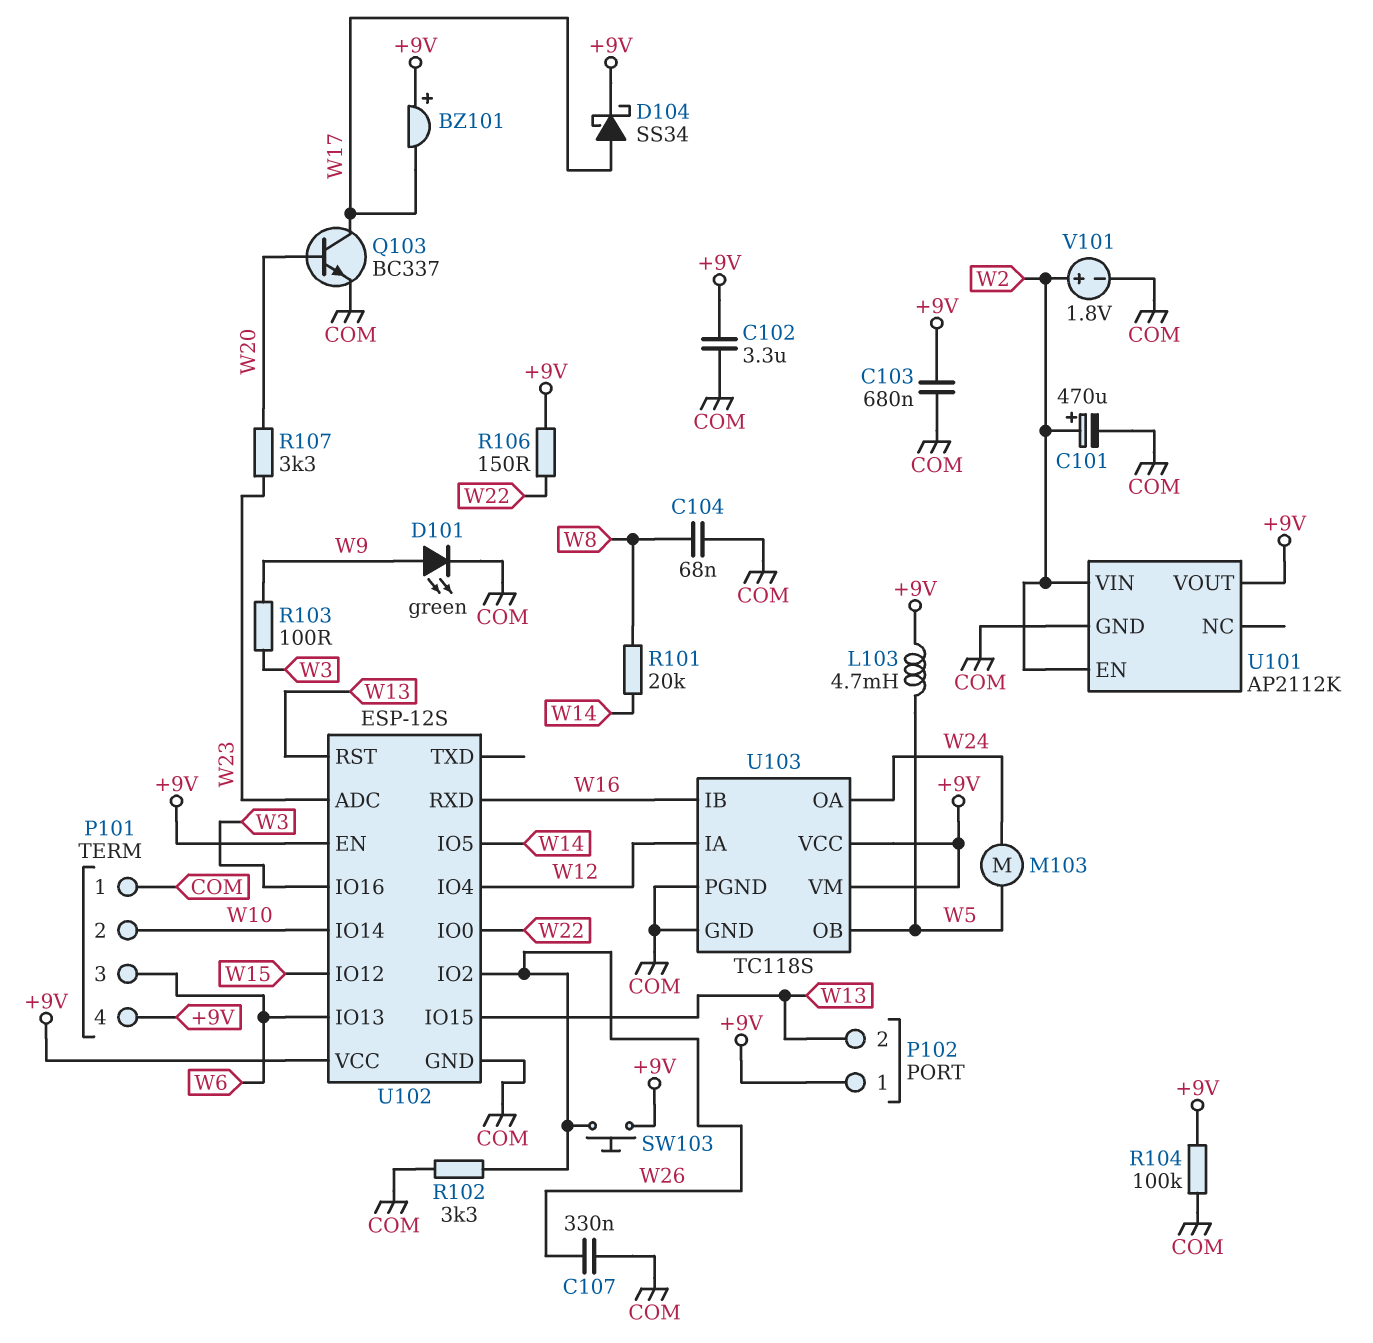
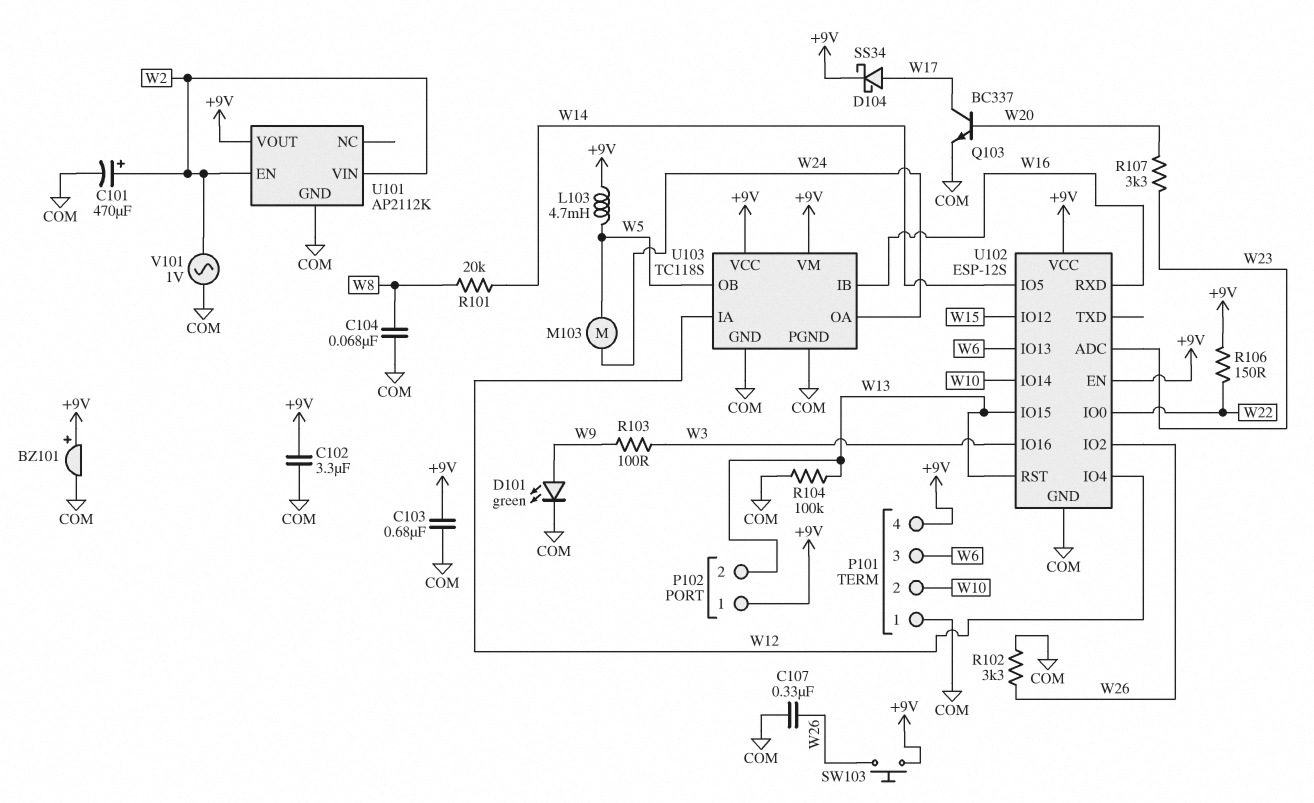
BZ101: buzzer (plus +9V, minus W17) -> buzzer (plus +9V, minus COM)
R104: 100k (+9V, COM) -> 100k (COM, W13)
V101: 1.8V (plus W2, minus COM) -> AC 1V (COM, W2)

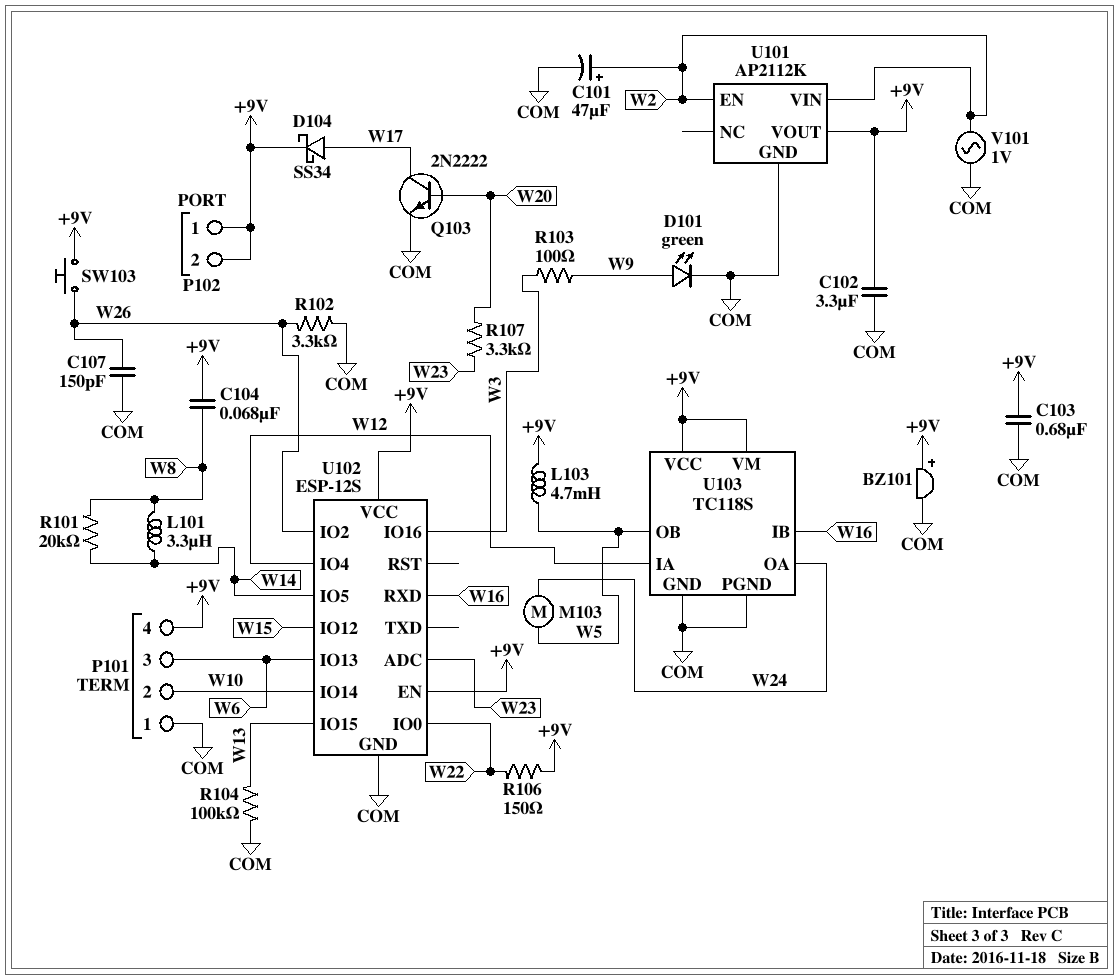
C101: 470uF (plus W2, minus COM) -> 47uF (plus W2, minus COM)
C104: 68nF (COM, W8) -> 68nF (+9V, W8)
C107: 330nF (COM, W26) -> 150pF (COM, W26)
L101: none -> 3.3uH (W8, W14)
P102 pin 2: W13 -> +9V
Q103: NPN BC337 (B W20, C W17, E COM) -> NPN 2N2222 (B W20, C W17, E COM)
U102 pin RST: W13 -> none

- [What the task asks]:
What is needed is the exact run of lines from the start of the data through the line with "C101: 470uF (plus", both ends included, minus the pictures.

- [Task solution]:
BZ101: buzzer (plus +9V, minus W17) -> buzzer (plus +9V, minus COM)
R104: 100k (+9V, COM) -> 100k (COM, W13)
V101: 1.8V (plus W2, minus COM) -> AC 1V (COM, W2)

C101: 470uF (plus W2, minus COM) -> 47uF (plus W2, minus COM)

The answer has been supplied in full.